What to work on —
Look through the entries below and return all lines including the word "rocket".

(Scene difference descriptions)

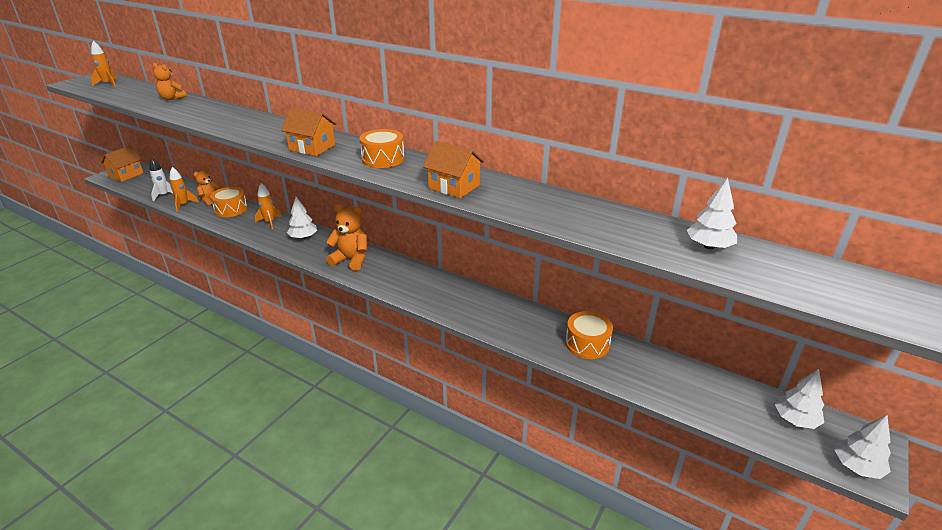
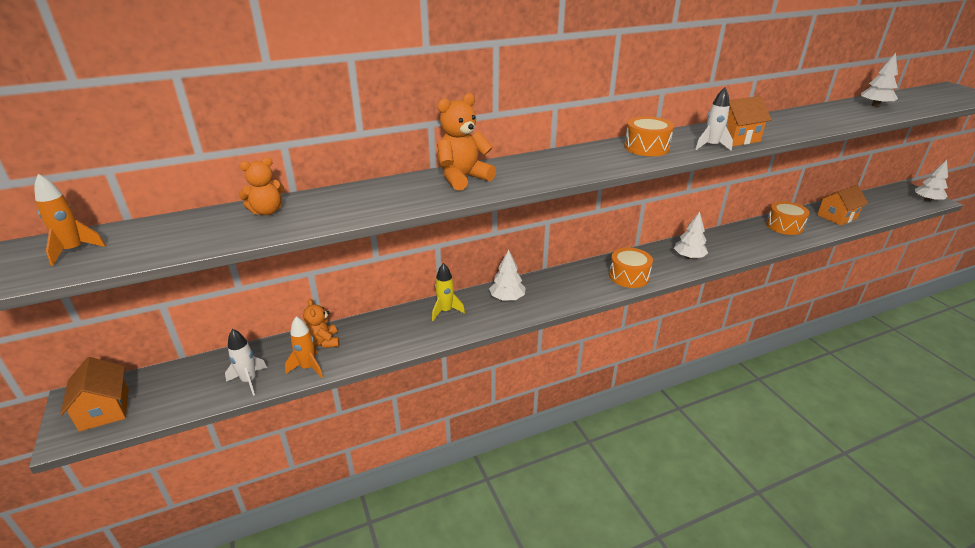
camera: 55 degrees left, 0 degrees up
(231, 209) = (374, 331): orange drum -> orange drum (629, 276)
(269, 222) = (445, 311): orange rocket -> yellow rocket
(312, 147) = (582, 167): orange house -> orange house (837, 217)
(351, 260) = (583, 283): orange teddy bear -> orange teddy bear (463, 178)
(417, 180) = (711, 146): none -> white rocket
(795, 419) = (885, 198): white tree -> white tree (689, 257)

Solution for this exercise —
(269, 222) = (445, 311): orange rocket -> yellow rocket
(417, 180) = (711, 146): none -> white rocket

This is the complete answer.